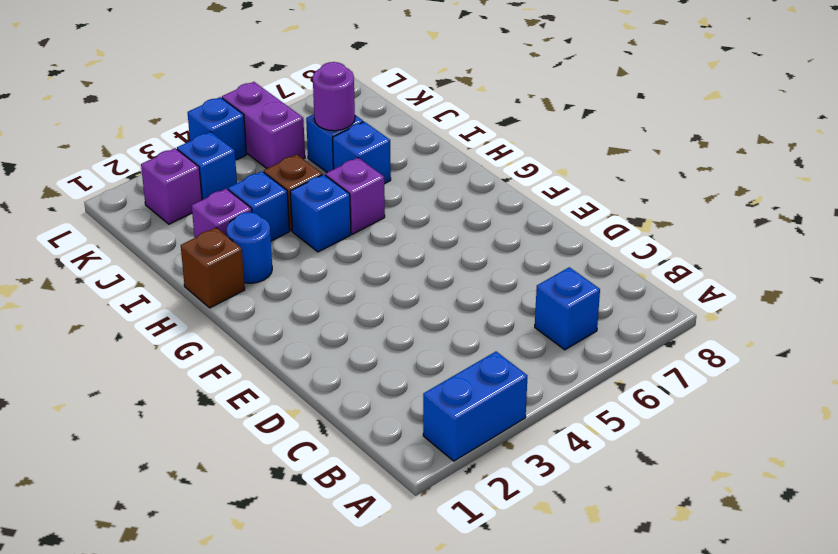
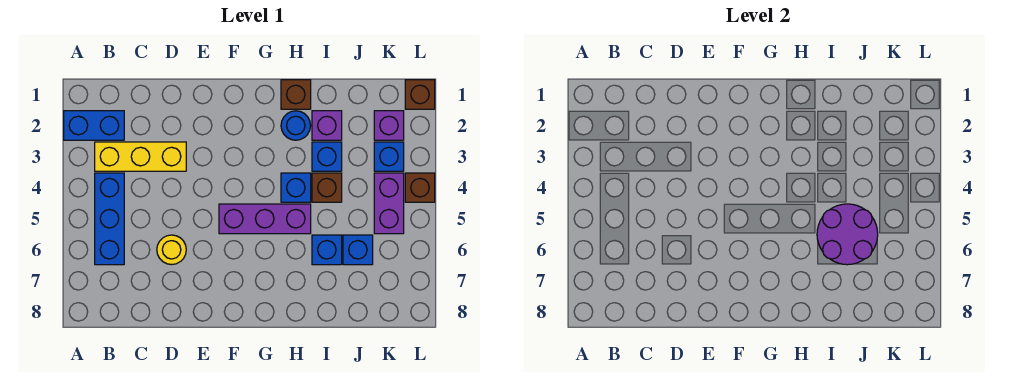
blue brick A2:A3 level 1 -> blue brick A2:B2 level 1
none -> yellow brick B3:D3 level 1
blue brick B6 level 1 -> blue brick B4:B6 level 1
none -> yellow round brick D6 level 1
purple brick H5 level 1 -> purple brick F5:H5 level 1
purple round brick J6 level 2 -> purple round brick I5:J6 level 2
purple brick K5:L5 level 1 -> purple brick K4:K5 level 1
none -> brown brick L1 level 1
blue brick L4 level 1 -> brown brick L4 level 1

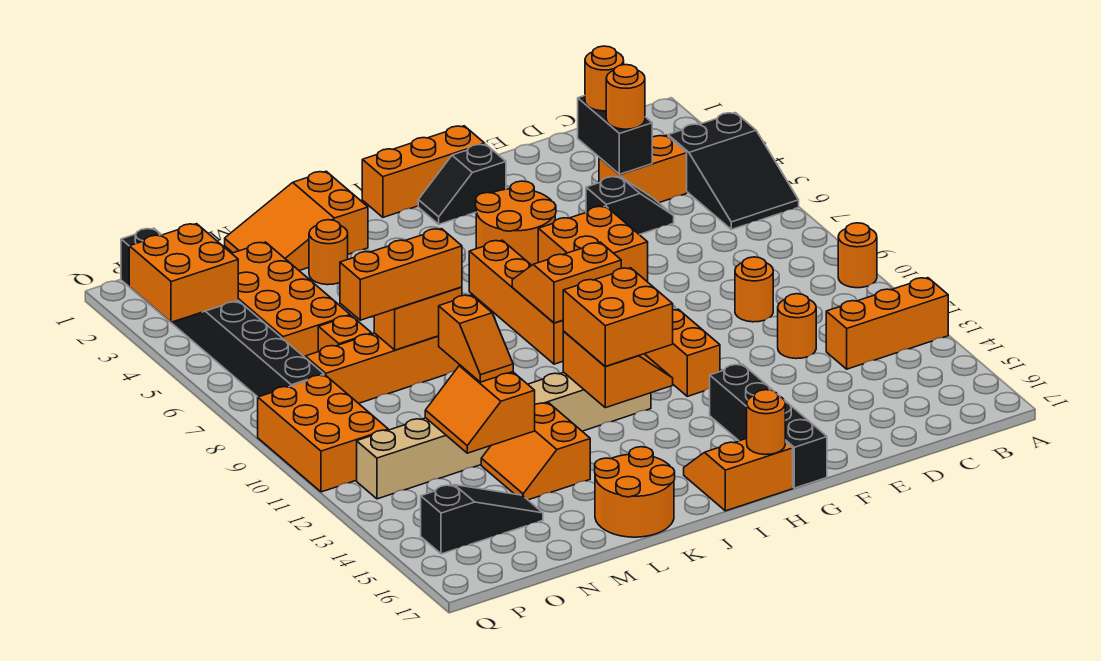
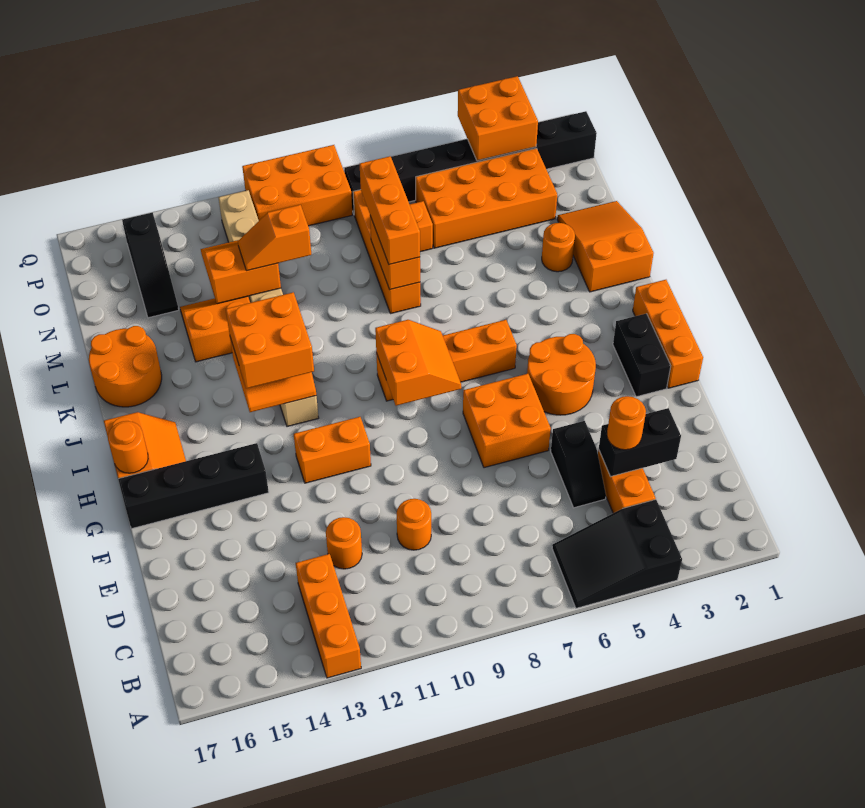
orange round brick A10 level 1 -> none
orange round brick D3 level 3 -> none
black slope G2:H2 level 1 top G -> black brick G2:H2 level 1

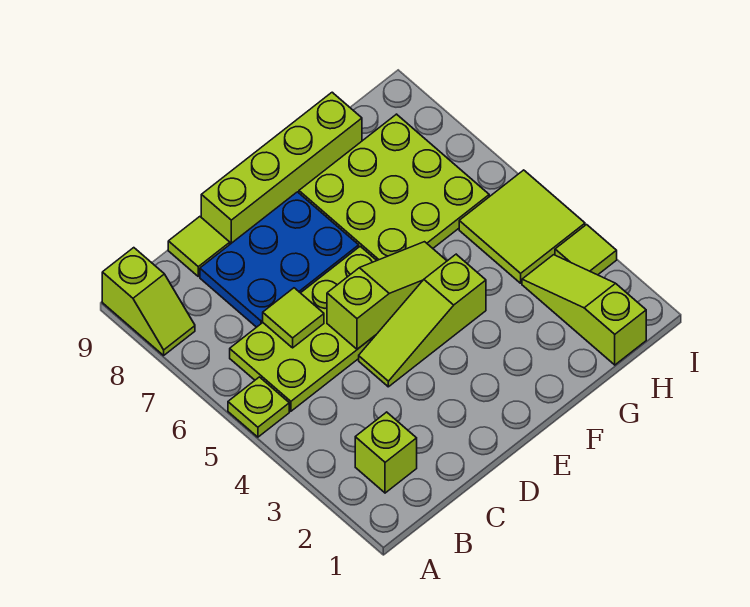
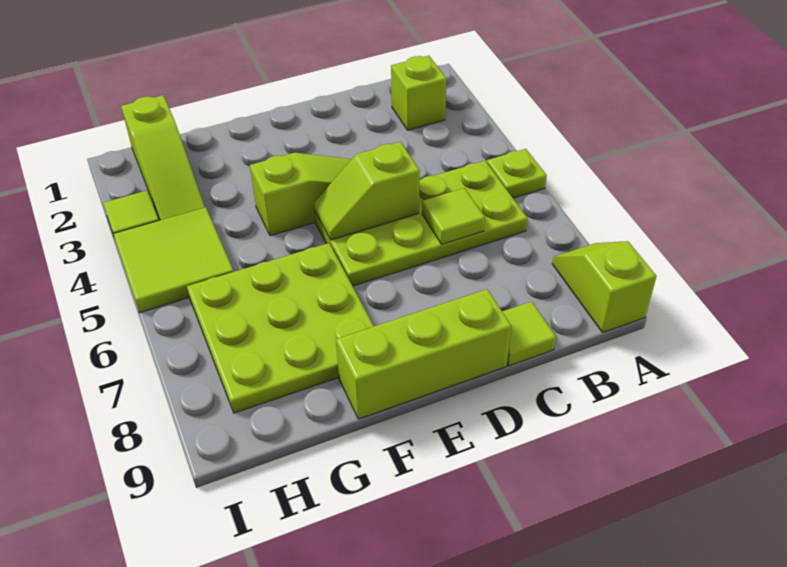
blue plate C7:E8 level 1 -> none
lime slope D5:F5 level 2 top D -> lime slope D5:E5 level 2 top D
lime brick D9:G9 level 1 -> lime brick D9:F9 level 1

☆ ☆ ☆ ☆

- [What the exercise asks]: From the records above, extract the lines from the one holding "purple round brick J6" through the one holding "blue plate C7:E8 level 1 -> none", word for word; omit the pictures.

- [Exercise output]:
purple round brick J6 level 2 -> purple round brick I5:J6 level 2
purple brick K5:L5 level 1 -> purple brick K4:K5 level 1
none -> brown brick L1 level 1
blue brick L4 level 1 -> brown brick L4 level 1

orange round brick A10 level 1 -> none
orange round brick D3 level 3 -> none
black slope G2:H2 level 1 top G -> black brick G2:H2 level 1

blue plate C7:E8 level 1 -> none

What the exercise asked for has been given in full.